[Source data]:
○ ○ ○ ○ ○ ○ ○

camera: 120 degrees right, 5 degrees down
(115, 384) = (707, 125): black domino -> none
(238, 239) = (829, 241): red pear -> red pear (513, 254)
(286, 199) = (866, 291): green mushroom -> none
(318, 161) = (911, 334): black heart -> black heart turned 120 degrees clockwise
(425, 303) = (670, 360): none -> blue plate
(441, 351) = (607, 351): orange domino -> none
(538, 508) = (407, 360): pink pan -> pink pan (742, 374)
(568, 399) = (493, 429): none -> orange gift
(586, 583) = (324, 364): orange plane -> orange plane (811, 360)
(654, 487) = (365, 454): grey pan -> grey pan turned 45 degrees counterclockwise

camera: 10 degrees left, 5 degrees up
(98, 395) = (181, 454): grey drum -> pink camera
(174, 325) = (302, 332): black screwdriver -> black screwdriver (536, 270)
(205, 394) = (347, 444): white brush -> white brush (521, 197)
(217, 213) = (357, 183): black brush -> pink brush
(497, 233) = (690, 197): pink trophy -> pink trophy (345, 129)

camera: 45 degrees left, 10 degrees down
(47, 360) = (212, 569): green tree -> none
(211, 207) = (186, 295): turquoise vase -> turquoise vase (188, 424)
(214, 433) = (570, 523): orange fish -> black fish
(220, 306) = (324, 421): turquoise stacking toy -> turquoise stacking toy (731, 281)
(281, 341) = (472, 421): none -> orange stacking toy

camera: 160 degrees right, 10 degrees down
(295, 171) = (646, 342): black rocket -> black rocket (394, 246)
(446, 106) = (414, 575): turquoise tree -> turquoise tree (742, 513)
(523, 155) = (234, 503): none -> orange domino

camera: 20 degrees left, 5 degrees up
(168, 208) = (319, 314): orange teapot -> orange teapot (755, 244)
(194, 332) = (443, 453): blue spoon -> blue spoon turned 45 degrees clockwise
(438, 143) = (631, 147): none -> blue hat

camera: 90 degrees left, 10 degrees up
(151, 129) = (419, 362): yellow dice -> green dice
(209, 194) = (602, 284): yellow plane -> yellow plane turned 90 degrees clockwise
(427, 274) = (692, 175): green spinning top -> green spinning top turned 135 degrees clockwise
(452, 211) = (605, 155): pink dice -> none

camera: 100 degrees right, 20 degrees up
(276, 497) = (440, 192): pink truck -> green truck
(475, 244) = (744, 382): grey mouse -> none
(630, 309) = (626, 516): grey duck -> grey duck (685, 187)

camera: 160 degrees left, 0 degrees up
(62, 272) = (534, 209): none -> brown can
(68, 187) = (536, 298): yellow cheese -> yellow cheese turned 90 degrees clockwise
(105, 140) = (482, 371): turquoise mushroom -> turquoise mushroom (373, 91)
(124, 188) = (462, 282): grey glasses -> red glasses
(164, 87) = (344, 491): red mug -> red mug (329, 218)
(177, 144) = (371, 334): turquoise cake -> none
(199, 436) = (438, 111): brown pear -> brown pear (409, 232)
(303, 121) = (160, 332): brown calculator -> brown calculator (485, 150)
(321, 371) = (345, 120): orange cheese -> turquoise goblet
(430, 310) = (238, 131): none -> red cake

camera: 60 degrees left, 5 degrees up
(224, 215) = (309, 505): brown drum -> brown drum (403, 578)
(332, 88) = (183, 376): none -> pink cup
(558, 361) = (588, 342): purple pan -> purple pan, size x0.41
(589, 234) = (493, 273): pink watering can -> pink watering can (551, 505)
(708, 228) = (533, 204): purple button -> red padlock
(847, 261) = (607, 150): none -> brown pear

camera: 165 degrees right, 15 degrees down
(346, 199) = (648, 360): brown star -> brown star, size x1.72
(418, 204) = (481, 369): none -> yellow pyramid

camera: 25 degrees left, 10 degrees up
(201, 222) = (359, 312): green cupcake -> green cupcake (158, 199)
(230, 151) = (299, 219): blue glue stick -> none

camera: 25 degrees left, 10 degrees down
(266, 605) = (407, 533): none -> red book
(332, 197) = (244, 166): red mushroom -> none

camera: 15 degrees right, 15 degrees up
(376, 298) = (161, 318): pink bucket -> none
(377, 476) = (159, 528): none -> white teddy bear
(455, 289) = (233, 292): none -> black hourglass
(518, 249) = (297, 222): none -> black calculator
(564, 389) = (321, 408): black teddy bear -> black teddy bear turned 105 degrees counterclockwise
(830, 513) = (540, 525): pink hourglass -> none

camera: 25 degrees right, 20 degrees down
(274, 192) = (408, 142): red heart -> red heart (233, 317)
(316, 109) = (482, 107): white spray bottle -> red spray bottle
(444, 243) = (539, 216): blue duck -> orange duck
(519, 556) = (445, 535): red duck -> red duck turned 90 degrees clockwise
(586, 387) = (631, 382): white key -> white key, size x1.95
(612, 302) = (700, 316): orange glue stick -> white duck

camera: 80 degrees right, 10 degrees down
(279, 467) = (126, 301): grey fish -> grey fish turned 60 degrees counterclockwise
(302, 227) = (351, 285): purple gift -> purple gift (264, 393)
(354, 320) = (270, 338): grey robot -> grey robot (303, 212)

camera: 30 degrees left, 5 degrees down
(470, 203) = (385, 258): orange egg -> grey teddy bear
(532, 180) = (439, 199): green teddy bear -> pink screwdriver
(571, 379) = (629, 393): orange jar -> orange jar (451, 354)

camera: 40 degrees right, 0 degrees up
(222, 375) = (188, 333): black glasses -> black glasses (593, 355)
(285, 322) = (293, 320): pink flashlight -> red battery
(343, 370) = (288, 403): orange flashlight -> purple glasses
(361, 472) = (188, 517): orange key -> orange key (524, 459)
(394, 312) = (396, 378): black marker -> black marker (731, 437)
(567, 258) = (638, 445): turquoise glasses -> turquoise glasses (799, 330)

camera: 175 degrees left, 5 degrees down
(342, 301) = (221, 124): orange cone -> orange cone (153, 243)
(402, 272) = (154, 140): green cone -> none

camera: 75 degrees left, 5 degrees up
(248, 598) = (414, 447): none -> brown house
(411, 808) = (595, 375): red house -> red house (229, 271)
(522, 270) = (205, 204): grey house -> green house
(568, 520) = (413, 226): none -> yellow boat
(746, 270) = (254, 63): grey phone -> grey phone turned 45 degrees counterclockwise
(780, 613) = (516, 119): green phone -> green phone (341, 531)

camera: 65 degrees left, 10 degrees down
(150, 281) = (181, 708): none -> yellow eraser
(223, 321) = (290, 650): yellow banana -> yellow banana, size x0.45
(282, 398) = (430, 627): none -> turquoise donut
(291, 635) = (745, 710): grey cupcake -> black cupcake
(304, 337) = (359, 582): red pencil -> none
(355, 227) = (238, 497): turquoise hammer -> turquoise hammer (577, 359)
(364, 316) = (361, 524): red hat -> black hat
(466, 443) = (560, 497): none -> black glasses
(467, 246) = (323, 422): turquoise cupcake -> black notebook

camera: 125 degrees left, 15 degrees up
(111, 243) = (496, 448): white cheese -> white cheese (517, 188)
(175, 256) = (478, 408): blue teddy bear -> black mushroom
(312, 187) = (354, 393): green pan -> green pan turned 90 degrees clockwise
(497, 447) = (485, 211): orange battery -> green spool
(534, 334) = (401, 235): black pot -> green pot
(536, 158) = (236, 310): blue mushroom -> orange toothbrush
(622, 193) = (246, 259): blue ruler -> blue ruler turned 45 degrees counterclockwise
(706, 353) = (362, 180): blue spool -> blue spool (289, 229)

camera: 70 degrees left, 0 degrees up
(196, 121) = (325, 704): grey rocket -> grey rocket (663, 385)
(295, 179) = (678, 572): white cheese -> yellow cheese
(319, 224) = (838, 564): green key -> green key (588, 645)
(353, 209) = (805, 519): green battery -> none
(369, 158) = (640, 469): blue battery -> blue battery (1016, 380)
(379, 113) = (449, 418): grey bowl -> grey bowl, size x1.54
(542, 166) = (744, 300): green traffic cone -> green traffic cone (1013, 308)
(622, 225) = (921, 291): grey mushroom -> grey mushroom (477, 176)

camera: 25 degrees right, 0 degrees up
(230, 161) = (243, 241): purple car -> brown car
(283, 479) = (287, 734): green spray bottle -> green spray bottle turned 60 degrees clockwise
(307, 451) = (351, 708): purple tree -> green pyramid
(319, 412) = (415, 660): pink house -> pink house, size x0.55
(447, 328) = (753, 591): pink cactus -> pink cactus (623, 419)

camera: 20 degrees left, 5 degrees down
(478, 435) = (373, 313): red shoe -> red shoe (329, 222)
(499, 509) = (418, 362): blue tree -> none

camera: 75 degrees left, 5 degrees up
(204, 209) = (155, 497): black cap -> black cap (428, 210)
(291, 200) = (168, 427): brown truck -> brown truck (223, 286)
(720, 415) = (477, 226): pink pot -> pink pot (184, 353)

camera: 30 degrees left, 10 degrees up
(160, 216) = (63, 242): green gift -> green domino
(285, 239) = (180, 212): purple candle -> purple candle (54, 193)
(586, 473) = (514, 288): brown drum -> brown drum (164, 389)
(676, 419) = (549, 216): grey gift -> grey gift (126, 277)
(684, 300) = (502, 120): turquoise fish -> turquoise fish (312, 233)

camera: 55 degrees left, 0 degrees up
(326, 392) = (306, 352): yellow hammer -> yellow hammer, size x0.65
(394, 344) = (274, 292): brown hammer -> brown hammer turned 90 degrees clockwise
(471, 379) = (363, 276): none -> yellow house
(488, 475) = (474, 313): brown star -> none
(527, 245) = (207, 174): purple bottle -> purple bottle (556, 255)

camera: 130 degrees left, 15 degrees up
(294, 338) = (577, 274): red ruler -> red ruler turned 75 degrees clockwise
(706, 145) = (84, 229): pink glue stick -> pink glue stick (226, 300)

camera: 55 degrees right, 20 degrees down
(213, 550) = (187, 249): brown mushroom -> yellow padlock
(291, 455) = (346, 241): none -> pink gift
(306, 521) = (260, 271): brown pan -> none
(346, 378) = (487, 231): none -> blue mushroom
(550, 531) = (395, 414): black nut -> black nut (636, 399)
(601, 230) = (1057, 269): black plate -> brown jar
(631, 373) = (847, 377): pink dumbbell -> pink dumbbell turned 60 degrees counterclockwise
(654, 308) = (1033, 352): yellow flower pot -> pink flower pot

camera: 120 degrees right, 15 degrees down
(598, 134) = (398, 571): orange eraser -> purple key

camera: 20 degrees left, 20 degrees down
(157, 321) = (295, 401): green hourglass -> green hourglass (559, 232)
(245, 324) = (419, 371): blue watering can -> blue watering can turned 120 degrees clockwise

○ ○ ○ ○ ○ ○ ○

[Brief]:
Reproduce the lines of the entries above from the one with "camera: 25 degrees left, 10 degrees down" to the one with "(377, 476) = (159, 528): none", both included, exactly and without any other line.

[Expected answer]:
camera: 25 degrees left, 10 degrees down
(266, 605) = (407, 533): none -> red book
(332, 197) = (244, 166): red mushroom -> none

camera: 15 degrees right, 15 degrees up
(376, 298) = (161, 318): pink bucket -> none
(377, 476) = (159, 528): none -> white teddy bear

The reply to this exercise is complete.